THE PROBLEM — Retype the following data exactly, but leave its pictures out.
= Beginning of Section =
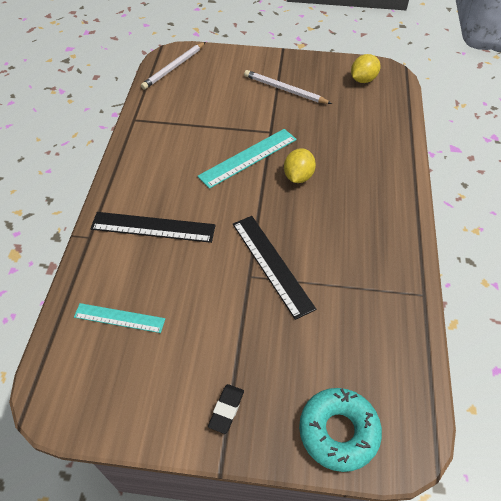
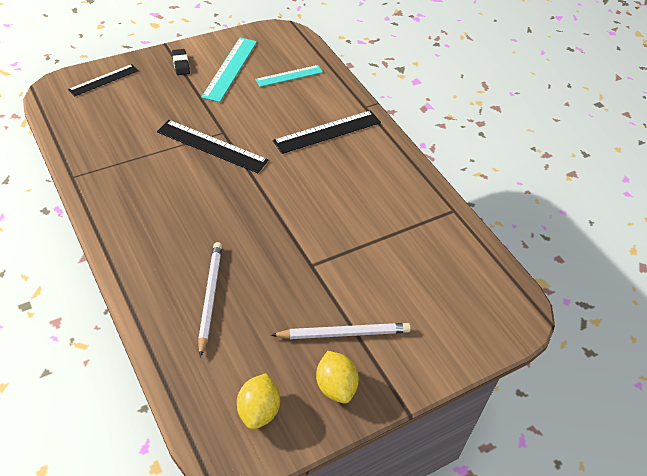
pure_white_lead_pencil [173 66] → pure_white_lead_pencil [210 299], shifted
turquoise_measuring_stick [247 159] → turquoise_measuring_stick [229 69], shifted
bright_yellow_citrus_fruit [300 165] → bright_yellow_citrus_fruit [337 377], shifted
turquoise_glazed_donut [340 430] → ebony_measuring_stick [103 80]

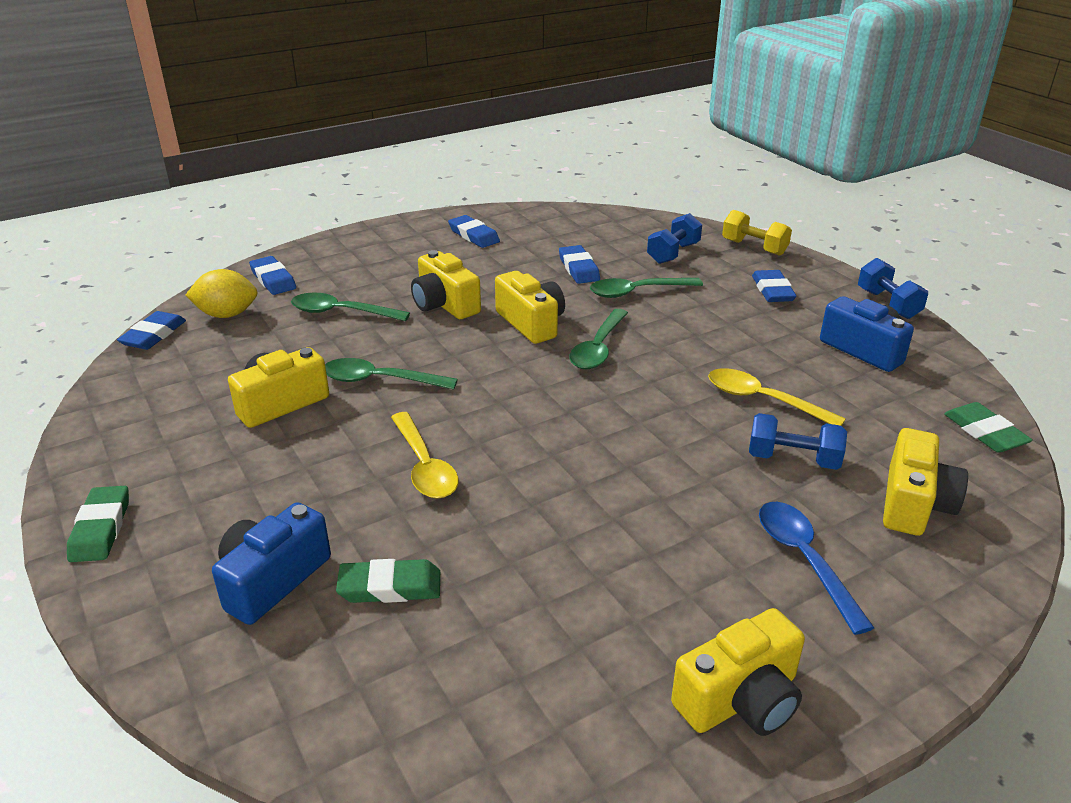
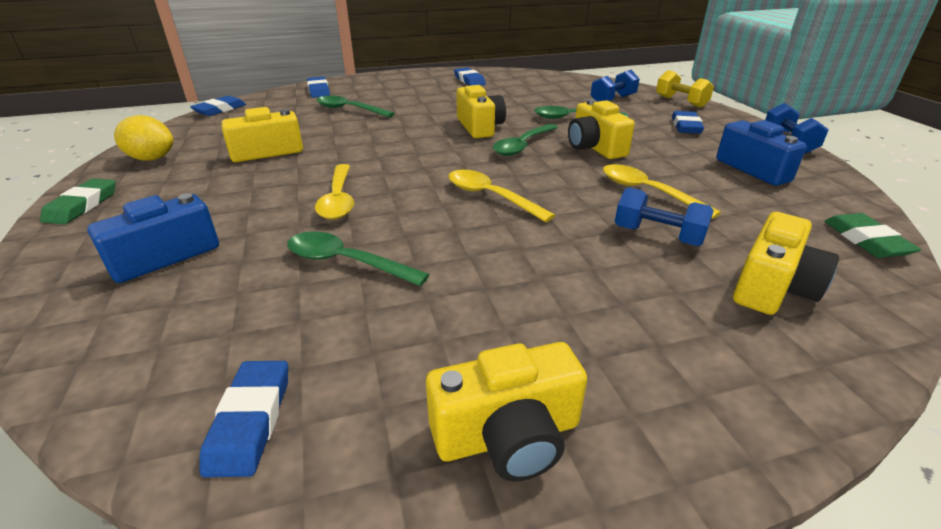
blue_gum_eraser [579 264] → blue_gum_eraser [243 419], shifted
bright_yellow_photo_camera [446 284] → bright_yellow_photo_camera [601 129], shifted
bright_yellow_citrus_fruit [222 293] → bright_yellow_citrus_fruit [144 138], shifted
emerald_teaspoon [391 374] → emerald_teaspoon [358 258], shifted
blue_teaspoon [816 568] → -
emerald_gum_eraser [388 581] → -
- → bright_yellow_teaspoon [501 196]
= End of Section =
SOLUTION TO THE EXERCISE —
pure_white_lead_pencil [173 66] → pure_white_lead_pencil [210 299], shifted
turquoise_measuring_stick [247 159] → turquoise_measuring_stick [229 69], shifted
bright_yellow_citrus_fruit [300 165] → bright_yellow_citrus_fruit [337 377], shifted
turquoise_glazed_donut [340 430] → ebony_measuring_stick [103 80]

blue_gum_eraser [579 264] → blue_gum_eraser [243 419], shifted
bright_yellow_photo_camera [446 284] → bright_yellow_photo_camera [601 129], shifted
bright_yellow_citrus_fruit [222 293] → bright_yellow_citrus_fruit [144 138], shifted
emerald_teaspoon [391 374] → emerald_teaspoon [358 258], shifted
blue_teaspoon [816 568] → -
emerald_gum_eraser [388 581] → -
- → bright_yellow_teaspoon [501 196]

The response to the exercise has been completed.